══ Exercise input ══
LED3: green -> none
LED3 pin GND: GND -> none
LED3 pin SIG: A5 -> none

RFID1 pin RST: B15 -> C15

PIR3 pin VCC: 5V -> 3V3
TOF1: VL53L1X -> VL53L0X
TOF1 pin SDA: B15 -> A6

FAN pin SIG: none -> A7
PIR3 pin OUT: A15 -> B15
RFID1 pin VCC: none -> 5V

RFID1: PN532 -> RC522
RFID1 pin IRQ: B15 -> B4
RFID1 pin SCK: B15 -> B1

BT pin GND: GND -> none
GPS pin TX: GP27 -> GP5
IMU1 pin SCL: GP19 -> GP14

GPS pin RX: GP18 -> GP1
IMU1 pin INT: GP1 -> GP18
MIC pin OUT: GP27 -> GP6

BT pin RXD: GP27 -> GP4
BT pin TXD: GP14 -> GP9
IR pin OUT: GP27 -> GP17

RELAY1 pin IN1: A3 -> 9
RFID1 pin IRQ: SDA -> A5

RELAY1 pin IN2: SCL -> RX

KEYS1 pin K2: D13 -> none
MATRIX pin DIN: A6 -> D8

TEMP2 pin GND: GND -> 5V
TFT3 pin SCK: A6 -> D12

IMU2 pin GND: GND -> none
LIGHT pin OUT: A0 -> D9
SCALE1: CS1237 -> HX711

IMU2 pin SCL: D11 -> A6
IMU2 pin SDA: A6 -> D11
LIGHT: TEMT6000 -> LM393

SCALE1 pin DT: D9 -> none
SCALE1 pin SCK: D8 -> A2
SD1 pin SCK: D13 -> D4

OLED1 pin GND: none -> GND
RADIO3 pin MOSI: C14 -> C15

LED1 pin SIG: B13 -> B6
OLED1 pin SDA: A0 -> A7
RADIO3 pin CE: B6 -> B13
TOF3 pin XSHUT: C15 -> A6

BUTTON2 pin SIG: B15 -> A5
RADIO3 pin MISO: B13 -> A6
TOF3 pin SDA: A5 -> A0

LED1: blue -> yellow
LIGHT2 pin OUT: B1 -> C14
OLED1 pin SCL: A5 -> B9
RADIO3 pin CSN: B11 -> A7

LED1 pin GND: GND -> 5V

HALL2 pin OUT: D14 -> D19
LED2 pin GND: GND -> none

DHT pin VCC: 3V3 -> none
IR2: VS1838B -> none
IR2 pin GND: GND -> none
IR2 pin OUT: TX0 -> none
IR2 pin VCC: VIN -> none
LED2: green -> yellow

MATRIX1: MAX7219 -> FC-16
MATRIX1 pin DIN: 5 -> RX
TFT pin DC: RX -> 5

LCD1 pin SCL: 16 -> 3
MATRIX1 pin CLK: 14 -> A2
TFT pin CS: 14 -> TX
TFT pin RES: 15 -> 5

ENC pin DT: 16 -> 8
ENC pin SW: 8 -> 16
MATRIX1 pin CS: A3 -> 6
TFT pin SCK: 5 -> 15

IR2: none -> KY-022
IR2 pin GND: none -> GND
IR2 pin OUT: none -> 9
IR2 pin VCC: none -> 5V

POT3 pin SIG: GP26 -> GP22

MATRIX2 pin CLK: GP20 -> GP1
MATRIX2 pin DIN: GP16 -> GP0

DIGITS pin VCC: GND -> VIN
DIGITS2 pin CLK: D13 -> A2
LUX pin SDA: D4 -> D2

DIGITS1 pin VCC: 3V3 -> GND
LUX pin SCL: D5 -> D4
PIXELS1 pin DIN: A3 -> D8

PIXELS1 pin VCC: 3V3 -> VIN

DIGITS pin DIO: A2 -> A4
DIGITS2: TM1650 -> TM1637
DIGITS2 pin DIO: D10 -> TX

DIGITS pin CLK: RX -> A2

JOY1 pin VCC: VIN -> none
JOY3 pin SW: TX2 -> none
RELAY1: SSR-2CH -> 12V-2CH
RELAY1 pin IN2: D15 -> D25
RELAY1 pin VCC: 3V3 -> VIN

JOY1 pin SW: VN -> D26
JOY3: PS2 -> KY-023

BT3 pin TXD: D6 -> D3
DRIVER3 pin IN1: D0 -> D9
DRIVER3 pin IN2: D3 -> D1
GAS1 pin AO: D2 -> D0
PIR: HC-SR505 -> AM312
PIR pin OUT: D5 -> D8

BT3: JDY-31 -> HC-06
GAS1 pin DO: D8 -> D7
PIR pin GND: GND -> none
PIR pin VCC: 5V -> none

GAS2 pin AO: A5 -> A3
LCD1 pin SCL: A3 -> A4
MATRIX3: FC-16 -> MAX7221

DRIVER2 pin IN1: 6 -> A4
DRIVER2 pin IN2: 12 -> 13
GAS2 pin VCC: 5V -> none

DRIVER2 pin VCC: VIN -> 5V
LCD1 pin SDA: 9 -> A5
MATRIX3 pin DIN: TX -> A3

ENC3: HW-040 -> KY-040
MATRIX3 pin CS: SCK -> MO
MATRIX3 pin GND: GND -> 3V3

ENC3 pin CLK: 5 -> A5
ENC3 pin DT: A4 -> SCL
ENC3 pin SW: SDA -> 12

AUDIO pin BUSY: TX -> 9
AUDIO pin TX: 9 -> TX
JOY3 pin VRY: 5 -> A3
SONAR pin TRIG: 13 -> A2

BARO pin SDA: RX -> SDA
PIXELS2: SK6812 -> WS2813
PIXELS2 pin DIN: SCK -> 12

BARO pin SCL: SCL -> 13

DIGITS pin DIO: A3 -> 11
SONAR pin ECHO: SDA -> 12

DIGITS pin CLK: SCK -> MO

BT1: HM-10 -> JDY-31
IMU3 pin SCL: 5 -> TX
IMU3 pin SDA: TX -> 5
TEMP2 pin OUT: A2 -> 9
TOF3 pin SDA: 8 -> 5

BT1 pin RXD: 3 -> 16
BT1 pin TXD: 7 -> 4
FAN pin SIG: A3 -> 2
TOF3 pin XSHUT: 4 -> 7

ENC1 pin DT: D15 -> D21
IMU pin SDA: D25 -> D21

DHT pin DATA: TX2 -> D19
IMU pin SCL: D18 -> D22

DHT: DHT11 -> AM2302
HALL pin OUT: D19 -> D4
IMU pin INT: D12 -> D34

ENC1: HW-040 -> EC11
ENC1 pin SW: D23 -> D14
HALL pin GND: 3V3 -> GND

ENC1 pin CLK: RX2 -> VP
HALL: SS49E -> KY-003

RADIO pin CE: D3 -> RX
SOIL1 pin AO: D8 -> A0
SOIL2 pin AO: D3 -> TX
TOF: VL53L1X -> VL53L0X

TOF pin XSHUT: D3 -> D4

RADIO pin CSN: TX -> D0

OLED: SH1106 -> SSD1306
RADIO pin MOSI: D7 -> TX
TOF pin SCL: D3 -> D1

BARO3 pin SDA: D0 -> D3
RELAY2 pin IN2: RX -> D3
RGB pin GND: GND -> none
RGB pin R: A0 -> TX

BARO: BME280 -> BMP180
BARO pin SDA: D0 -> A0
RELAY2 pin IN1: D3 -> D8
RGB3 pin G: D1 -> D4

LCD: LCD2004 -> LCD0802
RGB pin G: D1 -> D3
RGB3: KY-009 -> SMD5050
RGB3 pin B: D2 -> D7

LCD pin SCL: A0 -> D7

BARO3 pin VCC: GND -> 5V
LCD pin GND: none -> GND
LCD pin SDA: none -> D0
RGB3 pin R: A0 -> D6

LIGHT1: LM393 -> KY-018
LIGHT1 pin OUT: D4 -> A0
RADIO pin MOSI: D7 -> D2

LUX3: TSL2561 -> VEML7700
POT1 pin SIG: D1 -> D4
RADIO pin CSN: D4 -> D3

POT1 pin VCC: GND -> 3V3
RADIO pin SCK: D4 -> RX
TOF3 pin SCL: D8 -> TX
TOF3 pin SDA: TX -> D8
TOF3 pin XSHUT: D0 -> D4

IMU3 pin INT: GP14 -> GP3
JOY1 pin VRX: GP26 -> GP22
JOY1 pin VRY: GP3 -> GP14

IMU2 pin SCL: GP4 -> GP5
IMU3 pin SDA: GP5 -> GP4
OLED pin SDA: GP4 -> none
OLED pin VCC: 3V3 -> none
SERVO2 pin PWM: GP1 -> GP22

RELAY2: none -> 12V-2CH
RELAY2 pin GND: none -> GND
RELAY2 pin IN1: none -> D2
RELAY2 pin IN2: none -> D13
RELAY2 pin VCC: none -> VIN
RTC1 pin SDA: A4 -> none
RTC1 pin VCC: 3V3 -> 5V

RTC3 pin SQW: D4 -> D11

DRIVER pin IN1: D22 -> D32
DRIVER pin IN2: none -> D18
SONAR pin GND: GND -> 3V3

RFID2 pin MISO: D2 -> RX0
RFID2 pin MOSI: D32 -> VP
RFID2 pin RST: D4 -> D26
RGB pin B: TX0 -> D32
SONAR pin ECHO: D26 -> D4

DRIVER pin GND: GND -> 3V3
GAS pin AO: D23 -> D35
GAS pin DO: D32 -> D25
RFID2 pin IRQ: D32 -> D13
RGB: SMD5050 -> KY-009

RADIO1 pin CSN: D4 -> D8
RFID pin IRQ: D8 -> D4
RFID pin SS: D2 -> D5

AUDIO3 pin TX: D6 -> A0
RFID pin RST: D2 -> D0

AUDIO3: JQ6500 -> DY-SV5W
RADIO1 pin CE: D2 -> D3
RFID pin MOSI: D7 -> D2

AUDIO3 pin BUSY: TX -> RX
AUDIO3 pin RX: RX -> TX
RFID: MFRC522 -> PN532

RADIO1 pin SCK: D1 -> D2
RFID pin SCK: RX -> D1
═══
Using the data above, repeat exactly the lines that begin at the line with "ENC1 pin CLK: RX2 -> VP" and end at the line with "LUX3: TSL2561 -> VEML7700", both ends included.

ENC1 pin CLK: RX2 -> VP
HALL: SS49E -> KY-003

RADIO pin CE: D3 -> RX
SOIL1 pin AO: D8 -> A0
SOIL2 pin AO: D3 -> TX
TOF: VL53L1X -> VL53L0X

TOF pin XSHUT: D3 -> D4

RADIO pin CSN: TX -> D0

OLED: SH1106 -> SSD1306
RADIO pin MOSI: D7 -> TX
TOF pin SCL: D3 -> D1

BARO3 pin SDA: D0 -> D3
RELAY2 pin IN2: RX -> D3
RGB pin GND: GND -> none
RGB pin R: A0 -> TX

BARO: BME280 -> BMP180
BARO pin SDA: D0 -> A0
RELAY2 pin IN1: D3 -> D8
RGB3 pin G: D1 -> D4

LCD: LCD2004 -> LCD0802
RGB pin G: D1 -> D3
RGB3: KY-009 -> SMD5050
RGB3 pin B: D2 -> D7

LCD pin SCL: A0 -> D7

BARO3 pin VCC: GND -> 5V
LCD pin GND: none -> GND
LCD pin SDA: none -> D0
RGB3 pin R: A0 -> D6

LIGHT1: LM393 -> KY-018
LIGHT1 pin OUT: D4 -> A0
RADIO pin MOSI: D7 -> D2

LUX3: TSL2561 -> VEML7700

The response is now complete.